**WHAT THE TASK ASKS**
Produce an exact copy of all the data below, dropping every image.
(DATASET RECORDS)
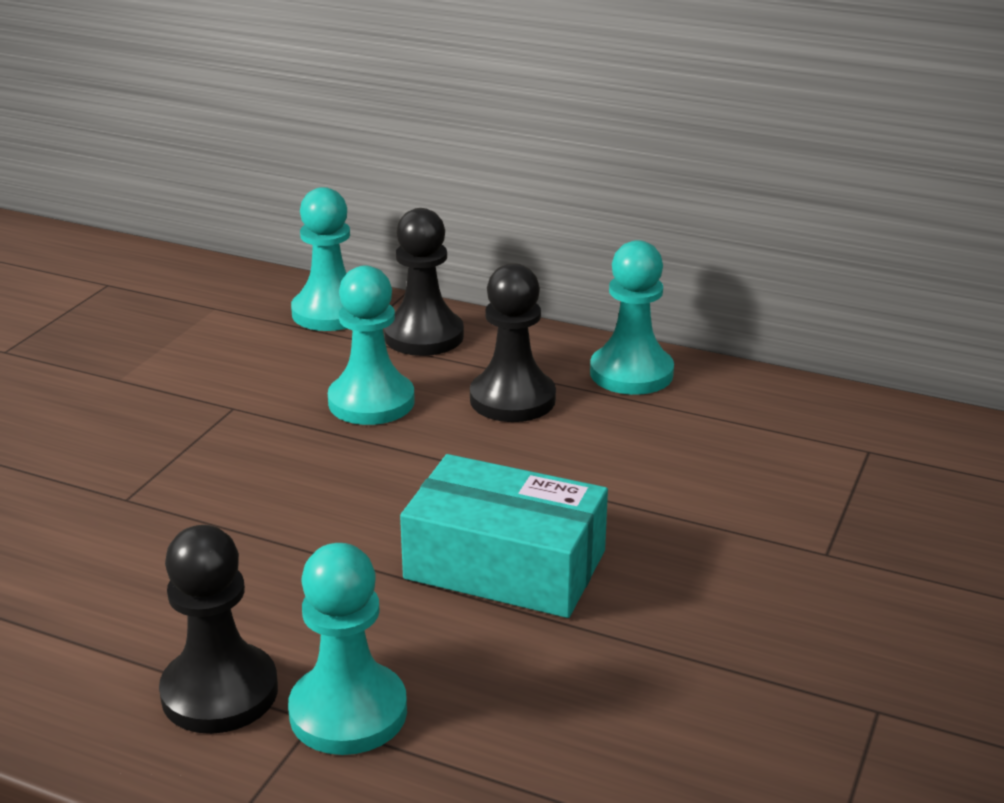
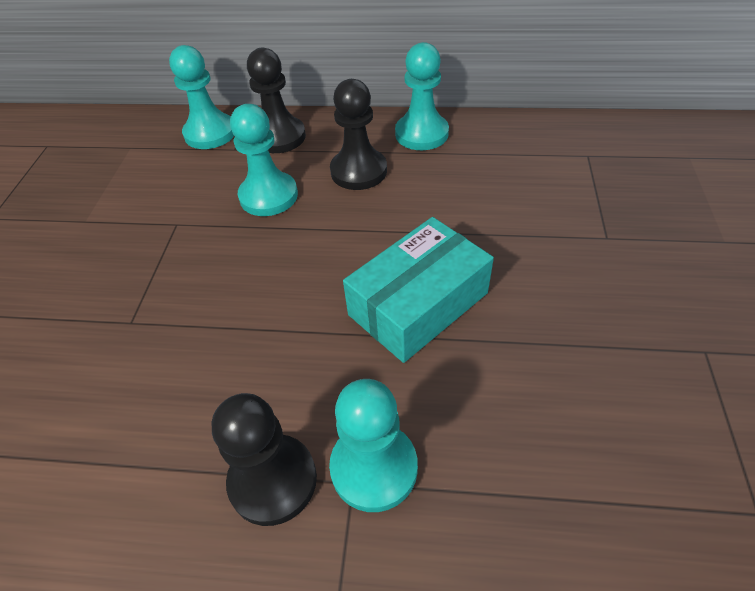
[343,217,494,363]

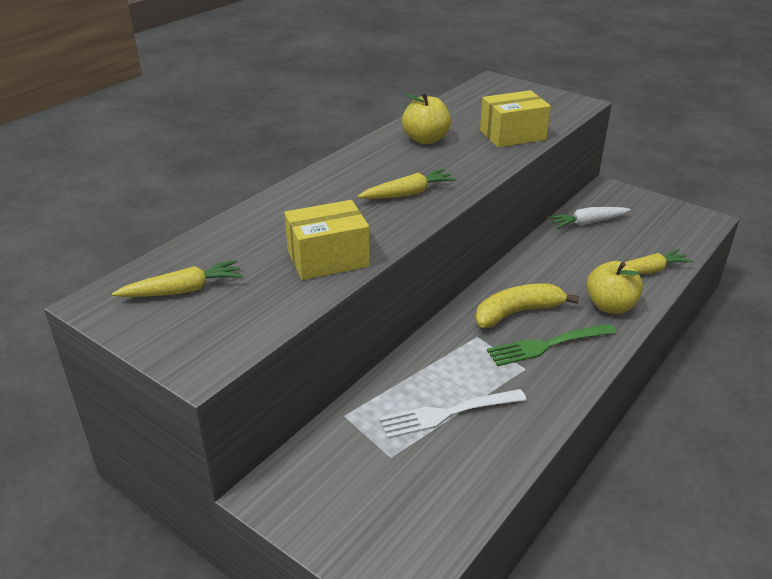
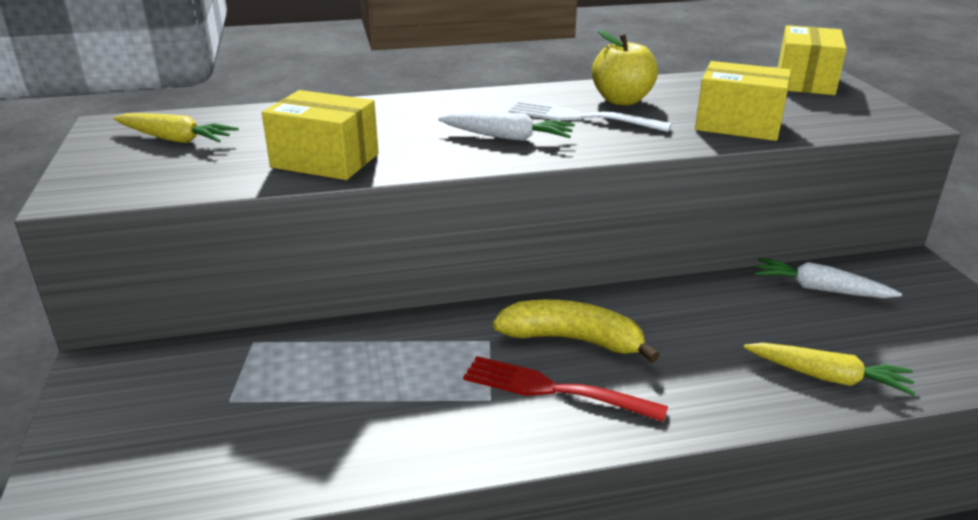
[438,113,575,141]
[509,101,672,132]
[463,356,668,422]
[586,261,643,314] (first image)
[778,25,846,95]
(End DATASET RECORDS)
**EXERCISE ANSWER**
[343,217,494,363]

[438,113,575,141]
[509,101,672,132]
[463,356,668,422]
[586,261,643,314] (first image)
[778,25,846,95]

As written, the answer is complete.